Source material:
^^^^^^^^^^^^^^^^
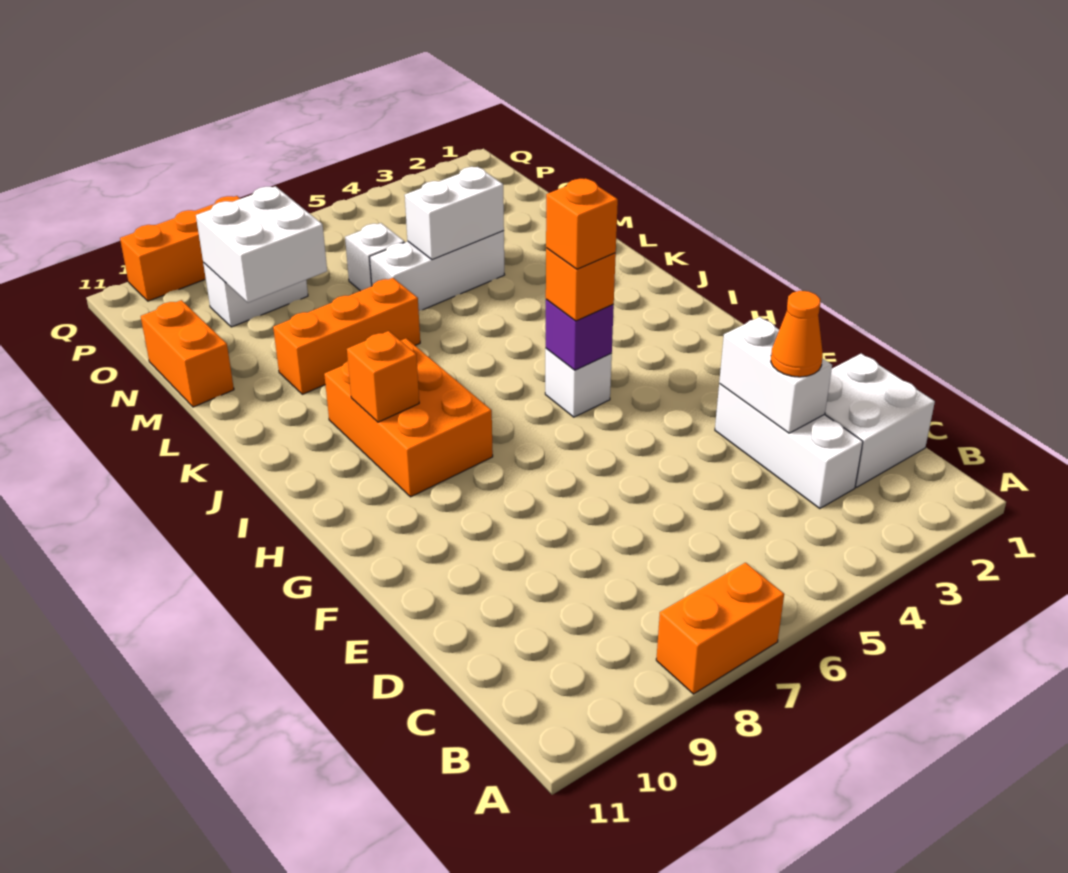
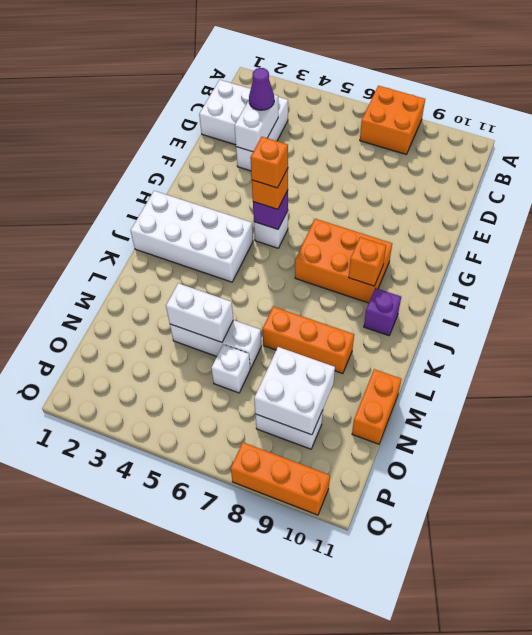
orange brick A7:A8 level 1 -> orange brick A7:B8 level 1
orange cone D3 level 3 -> purple cone D3 level 3
orange brick H8:J9 level 1 -> orange brick H7:I9 level 1
none -> white brick I1:J4 level 1
none -> purple brick J10 level 1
^^^^^^^^^^^^^^^^
Word for word, write out each of the records, but not the pictures.

Exercise response:
orange brick A7:A8 level 1 -> orange brick A7:B8 level 1
orange cone D3 level 3 -> purple cone D3 level 3
orange brick H8:J9 level 1 -> orange brick H7:I9 level 1
none -> white brick I1:J4 level 1
none -> purple brick J10 level 1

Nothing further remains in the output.